Stated task: Locate every line in the entries below that contains the string "autoBeamOff", with uppercase and lowercase letters matching, and copy each of those lines.

— Begin —

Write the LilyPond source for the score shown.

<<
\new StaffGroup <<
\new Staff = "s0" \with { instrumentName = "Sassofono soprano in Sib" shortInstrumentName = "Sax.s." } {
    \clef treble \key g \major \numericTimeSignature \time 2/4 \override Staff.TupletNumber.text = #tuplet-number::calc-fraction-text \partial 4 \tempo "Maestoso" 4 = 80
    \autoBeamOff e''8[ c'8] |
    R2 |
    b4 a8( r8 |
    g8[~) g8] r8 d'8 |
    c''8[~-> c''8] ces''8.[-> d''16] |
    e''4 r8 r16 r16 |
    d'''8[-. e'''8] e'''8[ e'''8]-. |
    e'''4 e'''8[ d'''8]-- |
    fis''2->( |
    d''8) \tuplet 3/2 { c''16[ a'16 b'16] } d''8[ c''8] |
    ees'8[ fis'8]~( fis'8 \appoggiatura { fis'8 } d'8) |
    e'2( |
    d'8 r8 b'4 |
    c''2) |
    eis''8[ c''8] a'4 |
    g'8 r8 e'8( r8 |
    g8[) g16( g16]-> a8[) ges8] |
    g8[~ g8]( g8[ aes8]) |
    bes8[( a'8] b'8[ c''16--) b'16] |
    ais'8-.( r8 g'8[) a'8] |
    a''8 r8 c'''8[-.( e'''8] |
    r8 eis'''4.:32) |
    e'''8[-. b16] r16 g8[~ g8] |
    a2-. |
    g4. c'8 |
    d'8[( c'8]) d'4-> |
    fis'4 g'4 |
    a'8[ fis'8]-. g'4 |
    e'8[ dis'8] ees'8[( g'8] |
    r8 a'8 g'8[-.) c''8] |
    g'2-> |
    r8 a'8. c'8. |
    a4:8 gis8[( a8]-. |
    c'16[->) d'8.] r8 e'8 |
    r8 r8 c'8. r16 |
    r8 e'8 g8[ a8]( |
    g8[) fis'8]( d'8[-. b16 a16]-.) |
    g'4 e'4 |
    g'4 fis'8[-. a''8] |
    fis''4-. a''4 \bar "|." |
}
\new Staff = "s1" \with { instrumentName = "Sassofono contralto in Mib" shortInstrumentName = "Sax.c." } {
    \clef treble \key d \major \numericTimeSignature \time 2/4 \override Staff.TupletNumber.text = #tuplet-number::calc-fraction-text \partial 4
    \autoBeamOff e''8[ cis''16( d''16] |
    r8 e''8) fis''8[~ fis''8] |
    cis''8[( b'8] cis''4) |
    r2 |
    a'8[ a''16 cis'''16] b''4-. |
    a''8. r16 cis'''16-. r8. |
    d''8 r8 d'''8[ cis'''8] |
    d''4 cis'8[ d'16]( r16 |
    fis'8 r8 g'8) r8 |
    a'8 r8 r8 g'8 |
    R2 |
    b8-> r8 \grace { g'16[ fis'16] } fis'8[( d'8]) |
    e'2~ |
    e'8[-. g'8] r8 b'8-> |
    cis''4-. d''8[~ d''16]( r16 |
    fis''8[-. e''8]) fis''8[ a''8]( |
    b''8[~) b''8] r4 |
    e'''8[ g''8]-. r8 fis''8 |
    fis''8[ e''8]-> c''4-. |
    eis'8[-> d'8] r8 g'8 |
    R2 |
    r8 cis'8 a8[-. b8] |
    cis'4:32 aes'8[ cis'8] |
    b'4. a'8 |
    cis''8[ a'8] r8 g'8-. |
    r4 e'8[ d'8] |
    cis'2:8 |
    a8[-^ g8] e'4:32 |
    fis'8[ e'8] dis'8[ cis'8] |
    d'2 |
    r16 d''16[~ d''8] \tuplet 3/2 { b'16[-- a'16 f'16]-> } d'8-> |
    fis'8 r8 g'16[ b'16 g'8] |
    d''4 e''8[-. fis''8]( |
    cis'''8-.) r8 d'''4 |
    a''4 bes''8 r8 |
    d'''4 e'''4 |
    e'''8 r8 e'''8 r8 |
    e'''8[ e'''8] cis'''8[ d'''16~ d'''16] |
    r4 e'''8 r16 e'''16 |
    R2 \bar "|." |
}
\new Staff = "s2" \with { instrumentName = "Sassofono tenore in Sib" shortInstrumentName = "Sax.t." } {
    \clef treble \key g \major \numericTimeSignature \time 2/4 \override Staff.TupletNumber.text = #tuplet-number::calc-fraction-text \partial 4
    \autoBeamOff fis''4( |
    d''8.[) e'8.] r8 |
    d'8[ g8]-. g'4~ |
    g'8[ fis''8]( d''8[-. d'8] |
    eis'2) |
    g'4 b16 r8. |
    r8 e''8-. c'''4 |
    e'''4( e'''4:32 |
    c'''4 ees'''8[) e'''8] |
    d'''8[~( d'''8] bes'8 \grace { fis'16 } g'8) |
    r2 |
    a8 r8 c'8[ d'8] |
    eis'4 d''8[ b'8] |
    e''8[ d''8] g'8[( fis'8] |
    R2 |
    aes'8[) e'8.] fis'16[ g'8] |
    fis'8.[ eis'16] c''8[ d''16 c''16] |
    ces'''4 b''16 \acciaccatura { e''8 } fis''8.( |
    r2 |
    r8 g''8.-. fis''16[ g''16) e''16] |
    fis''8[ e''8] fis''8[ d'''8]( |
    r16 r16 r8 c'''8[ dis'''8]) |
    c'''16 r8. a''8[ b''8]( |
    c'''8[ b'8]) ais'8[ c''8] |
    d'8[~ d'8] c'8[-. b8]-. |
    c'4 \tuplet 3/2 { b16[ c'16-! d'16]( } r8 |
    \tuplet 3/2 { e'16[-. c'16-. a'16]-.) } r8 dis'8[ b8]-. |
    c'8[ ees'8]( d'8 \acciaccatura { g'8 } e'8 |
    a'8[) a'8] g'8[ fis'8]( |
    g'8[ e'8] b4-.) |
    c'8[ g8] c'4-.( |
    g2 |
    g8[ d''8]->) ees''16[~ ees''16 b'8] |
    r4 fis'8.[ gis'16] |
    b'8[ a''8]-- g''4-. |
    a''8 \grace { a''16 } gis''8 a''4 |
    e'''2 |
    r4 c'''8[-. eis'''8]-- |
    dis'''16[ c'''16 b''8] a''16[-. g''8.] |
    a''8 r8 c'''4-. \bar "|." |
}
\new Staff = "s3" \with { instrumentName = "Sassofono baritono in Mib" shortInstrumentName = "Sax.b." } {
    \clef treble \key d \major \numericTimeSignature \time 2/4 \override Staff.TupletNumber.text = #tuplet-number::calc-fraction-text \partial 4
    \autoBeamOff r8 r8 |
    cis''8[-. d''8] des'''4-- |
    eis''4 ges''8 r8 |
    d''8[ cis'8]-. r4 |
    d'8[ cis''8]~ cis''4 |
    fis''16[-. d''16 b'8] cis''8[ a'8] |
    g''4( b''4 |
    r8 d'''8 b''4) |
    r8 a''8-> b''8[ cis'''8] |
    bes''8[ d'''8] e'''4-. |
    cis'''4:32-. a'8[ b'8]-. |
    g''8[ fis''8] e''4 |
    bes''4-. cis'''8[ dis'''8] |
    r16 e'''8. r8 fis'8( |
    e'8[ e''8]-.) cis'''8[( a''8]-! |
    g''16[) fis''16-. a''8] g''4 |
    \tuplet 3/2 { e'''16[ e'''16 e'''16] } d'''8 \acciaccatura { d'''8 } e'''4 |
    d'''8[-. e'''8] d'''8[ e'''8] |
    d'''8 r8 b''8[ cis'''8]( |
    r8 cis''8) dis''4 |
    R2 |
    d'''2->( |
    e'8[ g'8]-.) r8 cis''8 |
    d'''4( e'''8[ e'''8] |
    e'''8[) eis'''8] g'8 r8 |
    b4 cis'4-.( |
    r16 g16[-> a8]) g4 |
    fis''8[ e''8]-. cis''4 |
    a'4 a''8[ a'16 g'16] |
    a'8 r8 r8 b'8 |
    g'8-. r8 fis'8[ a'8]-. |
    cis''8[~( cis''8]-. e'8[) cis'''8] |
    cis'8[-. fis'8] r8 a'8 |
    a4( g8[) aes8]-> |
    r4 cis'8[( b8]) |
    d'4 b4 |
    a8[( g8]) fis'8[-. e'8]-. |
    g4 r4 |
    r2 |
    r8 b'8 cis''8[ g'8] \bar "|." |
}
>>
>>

— End —

Solved problem:
    \autoBeamOff e''8[ c'8] |
    \autoBeamOff e''8[ cis''16( d''16] |
    \autoBeamOff fis''4( |
    \autoBeamOff r8 r8 |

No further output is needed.